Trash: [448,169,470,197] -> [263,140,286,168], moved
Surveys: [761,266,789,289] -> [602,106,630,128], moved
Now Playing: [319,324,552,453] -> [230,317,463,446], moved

* * *

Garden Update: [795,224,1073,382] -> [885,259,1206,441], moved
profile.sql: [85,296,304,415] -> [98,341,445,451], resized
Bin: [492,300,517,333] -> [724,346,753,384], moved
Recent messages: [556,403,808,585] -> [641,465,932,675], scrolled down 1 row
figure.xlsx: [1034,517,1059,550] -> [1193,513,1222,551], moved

What needs to be done
Given the records above, return exactly the lines starting at the line containing "Trash: [448,169,470,197] ->" and ending at the line containing "Now Playing: [319,324,552,453]", including both.

Output
Trash: [448,169,470,197] -> [263,140,286,168], moved
Surveys: [761,266,789,289] -> [602,106,630,128], moved
Now Playing: [319,324,552,453] -> [230,317,463,446], moved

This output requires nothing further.